Given the records below, would you repeat exactly the lines that begin at the one containing "L1: none -> 10mH (GND, SCK)" and end at the one containing "R7: 2.2k (IND, LD) -> 300 (IND, LD)", inclusive?

(Beginning of DATA SECTION)

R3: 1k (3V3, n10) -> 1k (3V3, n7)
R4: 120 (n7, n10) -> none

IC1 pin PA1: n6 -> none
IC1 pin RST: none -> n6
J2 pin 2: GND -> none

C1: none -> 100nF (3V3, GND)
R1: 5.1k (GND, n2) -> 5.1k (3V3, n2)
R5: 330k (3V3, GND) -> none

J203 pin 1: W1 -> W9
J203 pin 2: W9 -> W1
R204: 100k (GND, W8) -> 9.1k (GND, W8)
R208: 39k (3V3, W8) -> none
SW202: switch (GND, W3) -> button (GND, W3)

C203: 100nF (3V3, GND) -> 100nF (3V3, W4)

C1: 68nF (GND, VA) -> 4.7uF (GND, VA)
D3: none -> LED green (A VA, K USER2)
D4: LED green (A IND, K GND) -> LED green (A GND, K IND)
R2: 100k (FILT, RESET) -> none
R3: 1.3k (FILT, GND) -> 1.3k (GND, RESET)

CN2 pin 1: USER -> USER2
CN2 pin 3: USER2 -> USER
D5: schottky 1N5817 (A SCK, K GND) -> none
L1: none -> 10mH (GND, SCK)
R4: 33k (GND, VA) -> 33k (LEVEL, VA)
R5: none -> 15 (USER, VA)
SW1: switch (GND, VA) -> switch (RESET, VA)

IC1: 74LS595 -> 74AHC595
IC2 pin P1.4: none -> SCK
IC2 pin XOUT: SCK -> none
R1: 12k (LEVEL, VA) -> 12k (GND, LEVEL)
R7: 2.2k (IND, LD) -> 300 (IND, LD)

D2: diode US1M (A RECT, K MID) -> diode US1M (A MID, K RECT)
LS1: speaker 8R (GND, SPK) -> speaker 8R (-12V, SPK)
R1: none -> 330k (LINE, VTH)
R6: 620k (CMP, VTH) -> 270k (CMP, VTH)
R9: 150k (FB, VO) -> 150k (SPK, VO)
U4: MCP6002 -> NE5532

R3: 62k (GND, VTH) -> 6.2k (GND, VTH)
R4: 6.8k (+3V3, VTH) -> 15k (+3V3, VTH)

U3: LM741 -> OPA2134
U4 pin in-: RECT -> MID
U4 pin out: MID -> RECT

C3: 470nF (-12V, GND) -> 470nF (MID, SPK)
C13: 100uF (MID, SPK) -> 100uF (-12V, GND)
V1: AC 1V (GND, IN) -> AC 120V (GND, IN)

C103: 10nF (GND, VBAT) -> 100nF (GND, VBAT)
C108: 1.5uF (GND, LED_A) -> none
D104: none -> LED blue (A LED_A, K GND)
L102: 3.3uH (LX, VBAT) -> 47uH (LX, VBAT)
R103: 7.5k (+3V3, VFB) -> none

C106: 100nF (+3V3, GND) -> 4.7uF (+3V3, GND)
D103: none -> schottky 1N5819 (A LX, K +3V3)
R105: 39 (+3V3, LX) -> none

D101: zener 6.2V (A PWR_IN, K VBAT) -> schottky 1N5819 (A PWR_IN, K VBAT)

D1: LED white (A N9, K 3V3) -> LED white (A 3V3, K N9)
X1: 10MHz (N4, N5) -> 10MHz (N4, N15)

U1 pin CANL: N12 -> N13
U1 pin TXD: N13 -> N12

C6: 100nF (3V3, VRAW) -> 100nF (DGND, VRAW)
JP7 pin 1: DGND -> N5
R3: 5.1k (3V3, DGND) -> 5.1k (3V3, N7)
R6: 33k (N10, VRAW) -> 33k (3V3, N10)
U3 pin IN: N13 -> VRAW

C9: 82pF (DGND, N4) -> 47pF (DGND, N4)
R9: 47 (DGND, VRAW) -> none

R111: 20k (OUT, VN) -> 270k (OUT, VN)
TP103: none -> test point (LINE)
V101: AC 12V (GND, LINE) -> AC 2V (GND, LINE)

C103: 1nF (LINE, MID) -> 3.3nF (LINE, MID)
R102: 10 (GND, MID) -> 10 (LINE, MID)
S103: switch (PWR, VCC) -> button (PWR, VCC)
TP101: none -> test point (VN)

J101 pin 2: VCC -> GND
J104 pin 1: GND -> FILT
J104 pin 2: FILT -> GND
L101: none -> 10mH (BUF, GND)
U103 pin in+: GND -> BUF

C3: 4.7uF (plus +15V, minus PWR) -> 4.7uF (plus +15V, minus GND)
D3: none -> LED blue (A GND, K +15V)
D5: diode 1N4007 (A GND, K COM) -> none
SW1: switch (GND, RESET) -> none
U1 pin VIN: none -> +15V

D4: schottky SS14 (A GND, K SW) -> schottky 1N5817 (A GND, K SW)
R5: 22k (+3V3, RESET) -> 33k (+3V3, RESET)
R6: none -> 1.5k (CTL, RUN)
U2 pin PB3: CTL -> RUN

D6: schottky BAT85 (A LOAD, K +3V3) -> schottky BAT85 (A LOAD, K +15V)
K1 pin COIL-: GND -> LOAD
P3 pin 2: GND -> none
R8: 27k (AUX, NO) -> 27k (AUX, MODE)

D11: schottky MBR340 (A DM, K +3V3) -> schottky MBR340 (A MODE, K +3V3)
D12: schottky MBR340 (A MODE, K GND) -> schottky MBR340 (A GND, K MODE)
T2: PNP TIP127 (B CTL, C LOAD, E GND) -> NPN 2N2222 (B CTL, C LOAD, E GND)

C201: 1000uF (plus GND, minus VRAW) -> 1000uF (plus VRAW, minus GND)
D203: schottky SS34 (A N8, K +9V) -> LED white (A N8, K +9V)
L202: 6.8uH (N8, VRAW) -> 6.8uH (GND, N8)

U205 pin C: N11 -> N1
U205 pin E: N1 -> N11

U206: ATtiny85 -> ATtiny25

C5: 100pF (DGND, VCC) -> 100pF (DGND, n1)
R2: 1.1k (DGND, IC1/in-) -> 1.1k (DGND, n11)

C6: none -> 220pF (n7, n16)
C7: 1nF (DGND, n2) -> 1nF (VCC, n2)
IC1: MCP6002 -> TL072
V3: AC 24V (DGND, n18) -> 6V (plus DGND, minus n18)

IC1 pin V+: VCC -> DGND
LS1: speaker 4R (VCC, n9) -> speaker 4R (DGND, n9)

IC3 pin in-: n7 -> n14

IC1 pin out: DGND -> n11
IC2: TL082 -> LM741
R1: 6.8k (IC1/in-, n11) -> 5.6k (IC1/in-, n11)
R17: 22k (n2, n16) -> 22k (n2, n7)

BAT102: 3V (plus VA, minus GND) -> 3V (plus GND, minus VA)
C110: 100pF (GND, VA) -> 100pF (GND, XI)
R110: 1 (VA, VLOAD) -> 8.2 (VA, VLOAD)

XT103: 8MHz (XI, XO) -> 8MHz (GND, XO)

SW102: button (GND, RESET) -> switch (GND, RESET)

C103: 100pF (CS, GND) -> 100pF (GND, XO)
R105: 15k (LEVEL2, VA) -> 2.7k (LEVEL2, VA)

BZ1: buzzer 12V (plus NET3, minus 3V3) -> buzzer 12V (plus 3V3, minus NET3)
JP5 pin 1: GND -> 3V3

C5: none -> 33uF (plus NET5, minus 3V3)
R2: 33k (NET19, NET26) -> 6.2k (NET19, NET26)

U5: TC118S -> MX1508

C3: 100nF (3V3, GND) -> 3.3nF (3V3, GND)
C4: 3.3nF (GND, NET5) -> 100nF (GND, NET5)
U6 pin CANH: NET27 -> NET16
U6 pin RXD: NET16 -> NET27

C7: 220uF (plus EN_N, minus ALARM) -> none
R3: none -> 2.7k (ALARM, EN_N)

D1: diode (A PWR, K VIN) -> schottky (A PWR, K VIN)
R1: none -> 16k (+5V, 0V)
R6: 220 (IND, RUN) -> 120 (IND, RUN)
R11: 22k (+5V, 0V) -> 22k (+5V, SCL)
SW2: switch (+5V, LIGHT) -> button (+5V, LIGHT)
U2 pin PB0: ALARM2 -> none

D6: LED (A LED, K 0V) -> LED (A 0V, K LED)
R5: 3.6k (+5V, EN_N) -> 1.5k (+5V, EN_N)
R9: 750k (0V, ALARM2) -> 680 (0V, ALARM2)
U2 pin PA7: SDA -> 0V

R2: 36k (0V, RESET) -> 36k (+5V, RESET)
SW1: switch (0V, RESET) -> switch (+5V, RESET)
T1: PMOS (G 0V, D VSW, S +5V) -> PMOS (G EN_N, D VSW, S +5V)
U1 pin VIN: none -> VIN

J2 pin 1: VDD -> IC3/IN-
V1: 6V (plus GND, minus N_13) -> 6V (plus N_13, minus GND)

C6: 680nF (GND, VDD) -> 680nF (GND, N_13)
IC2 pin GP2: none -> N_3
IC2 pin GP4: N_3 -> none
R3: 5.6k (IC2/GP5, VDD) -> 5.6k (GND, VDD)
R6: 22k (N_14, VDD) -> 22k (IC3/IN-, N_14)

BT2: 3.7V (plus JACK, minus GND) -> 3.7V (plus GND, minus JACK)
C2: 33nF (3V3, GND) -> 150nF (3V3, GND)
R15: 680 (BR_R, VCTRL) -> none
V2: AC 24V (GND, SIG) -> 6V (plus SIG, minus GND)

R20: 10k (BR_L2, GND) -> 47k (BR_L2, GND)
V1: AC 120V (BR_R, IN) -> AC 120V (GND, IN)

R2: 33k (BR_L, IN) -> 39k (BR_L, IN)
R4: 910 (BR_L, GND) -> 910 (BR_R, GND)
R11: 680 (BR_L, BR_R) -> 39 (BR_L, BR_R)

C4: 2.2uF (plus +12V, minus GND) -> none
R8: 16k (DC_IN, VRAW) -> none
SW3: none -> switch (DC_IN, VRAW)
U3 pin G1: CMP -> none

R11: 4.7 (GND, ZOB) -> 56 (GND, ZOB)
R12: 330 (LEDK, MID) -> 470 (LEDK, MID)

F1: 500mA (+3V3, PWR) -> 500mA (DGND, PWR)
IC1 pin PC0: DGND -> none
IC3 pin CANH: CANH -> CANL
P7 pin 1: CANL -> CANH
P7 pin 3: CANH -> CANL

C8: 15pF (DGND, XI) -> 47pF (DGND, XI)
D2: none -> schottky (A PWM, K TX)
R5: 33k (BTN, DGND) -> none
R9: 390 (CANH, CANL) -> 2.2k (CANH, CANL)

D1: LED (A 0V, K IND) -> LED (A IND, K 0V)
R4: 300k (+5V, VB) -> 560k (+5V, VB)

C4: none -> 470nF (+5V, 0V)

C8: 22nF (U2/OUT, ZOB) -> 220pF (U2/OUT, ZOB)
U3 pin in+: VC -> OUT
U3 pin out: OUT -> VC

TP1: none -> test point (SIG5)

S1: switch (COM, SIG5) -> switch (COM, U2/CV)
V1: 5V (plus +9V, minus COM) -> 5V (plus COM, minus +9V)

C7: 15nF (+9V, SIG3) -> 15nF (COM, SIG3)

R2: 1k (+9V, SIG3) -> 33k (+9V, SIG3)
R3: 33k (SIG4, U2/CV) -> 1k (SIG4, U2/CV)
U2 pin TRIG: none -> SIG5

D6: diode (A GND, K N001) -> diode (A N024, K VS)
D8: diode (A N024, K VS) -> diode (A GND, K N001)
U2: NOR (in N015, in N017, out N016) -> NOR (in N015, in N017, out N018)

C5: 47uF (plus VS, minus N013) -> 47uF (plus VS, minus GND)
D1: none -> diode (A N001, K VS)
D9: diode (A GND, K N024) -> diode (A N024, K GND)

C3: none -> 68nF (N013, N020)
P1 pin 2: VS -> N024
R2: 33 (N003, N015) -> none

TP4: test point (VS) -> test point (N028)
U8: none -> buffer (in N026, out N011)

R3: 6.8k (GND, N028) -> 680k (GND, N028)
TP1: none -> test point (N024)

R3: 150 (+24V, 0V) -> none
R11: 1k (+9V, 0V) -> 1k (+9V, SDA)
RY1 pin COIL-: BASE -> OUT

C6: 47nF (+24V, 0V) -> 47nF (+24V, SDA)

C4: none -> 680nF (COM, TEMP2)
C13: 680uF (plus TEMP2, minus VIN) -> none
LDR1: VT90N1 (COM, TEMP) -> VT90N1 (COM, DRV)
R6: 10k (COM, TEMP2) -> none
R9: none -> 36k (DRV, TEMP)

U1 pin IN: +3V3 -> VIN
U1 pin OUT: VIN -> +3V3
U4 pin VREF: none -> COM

(End of DATA SECTION)

FINISHED EXERCISE:
L1: none -> 10mH (GND, SCK)
R4: 33k (GND, VA) -> 33k (LEVEL, VA)
R5: none -> 15 (USER, VA)
SW1: switch (GND, VA) -> switch (RESET, VA)

IC1: 74LS595 -> 74AHC595
IC2 pin P1.4: none -> SCK
IC2 pin XOUT: SCK -> none
R1: 12k (LEVEL, VA) -> 12k (GND, LEVEL)
R7: 2.2k (IND, LD) -> 300 (IND, LD)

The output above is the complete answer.